== Rows ==

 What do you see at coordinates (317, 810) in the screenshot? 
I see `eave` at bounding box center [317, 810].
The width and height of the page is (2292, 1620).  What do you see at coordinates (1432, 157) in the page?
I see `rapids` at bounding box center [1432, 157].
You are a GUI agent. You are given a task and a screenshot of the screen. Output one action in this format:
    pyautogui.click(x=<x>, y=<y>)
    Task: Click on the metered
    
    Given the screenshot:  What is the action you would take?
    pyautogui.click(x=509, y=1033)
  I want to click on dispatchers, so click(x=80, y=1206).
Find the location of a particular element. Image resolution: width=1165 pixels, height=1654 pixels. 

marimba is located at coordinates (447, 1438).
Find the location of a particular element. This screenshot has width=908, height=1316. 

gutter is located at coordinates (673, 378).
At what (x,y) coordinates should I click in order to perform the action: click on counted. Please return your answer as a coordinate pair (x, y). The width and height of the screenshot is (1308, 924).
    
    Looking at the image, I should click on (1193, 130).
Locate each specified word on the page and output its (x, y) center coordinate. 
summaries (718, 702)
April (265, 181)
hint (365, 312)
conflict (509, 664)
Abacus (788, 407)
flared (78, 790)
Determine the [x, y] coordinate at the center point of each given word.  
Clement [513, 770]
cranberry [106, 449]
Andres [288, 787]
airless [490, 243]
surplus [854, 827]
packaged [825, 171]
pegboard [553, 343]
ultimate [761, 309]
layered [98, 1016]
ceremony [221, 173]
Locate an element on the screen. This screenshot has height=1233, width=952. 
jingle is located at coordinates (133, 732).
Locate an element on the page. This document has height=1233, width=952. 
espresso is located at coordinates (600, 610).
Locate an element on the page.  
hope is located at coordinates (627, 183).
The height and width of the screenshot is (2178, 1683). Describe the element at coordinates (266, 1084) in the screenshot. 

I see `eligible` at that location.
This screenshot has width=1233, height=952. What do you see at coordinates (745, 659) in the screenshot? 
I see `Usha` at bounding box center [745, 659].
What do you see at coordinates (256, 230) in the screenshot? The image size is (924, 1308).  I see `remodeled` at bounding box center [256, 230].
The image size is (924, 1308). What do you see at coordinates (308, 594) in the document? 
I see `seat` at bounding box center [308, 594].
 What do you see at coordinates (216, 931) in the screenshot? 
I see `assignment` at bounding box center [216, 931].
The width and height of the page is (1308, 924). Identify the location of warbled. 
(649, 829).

===

### Task prompt
Can you quote every line of the listing above word for word?

### Solved problem
 What do you see at coordinates (317, 810) in the screenshot? 
I see `eave` at bounding box center [317, 810].
The width and height of the page is (2292, 1620).  What do you see at coordinates (1432, 157) in the page?
I see `rapids` at bounding box center [1432, 157].
You are a GUI agent. You are given a task and a screenshot of the screen. Output one action in this format:
    pyautogui.click(x=<x>, y=<y>)
    Task: Click on the metered
    
    Given the screenshot:  What is the action you would take?
    pyautogui.click(x=509, y=1033)
  I want to click on dispatchers, so click(x=80, y=1206).
Find the location of a particular element. Image resolution: width=1165 pixels, height=1654 pixels. 

marimba is located at coordinates (447, 1438).
Find the location of a particular element. This screenshot has width=908, height=1316. 

gutter is located at coordinates (673, 378).
At what (x,y) coordinates should I click in order to perform the action: click on counted. Please return your answer as a coordinate pair (x, y). The width and height of the screenshot is (1308, 924).
    
    Looking at the image, I should click on (1193, 130).
Locate each specified word on the page and output its (x, y) center coordinate. 
summaries (718, 702)
April (265, 181)
hint (365, 312)
conflict (509, 664)
Abacus (788, 407)
flared (78, 790)
Determine the [x, y] coordinate at the center point of each given word.  
Clement [513, 770]
cranberry [106, 449]
Andres [288, 787]
airless [490, 243]
surplus [854, 827]
packaged [825, 171]
pegboard [553, 343]
ultimate [761, 309]
layered [98, 1016]
ceremony [221, 173]
Locate an element on the screen. This screenshot has height=1233, width=952. 
jingle is located at coordinates (133, 732).
Locate an element on the page. This document has height=1233, width=952. 
espresso is located at coordinates (600, 610).
Locate an element on the page.  
hope is located at coordinates (627, 183).
The height and width of the screenshot is (2178, 1683). Describe the element at coordinates (266, 1084) in the screenshot. 

I see `eligible` at that location.
This screenshot has width=1233, height=952. What do you see at coordinates (745, 659) in the screenshot? 
I see `Usha` at bounding box center [745, 659].
What do you see at coordinates (256, 230) in the screenshot? The image size is (924, 1308).  I see `remodeled` at bounding box center [256, 230].
The image size is (924, 1308). What do you see at coordinates (308, 594) in the document? 
I see `seat` at bounding box center [308, 594].
 What do you see at coordinates (216, 931) in the screenshot? 
I see `assignment` at bounding box center [216, 931].
The width and height of the page is (1308, 924). Identify the location of warbled. 
(649, 829).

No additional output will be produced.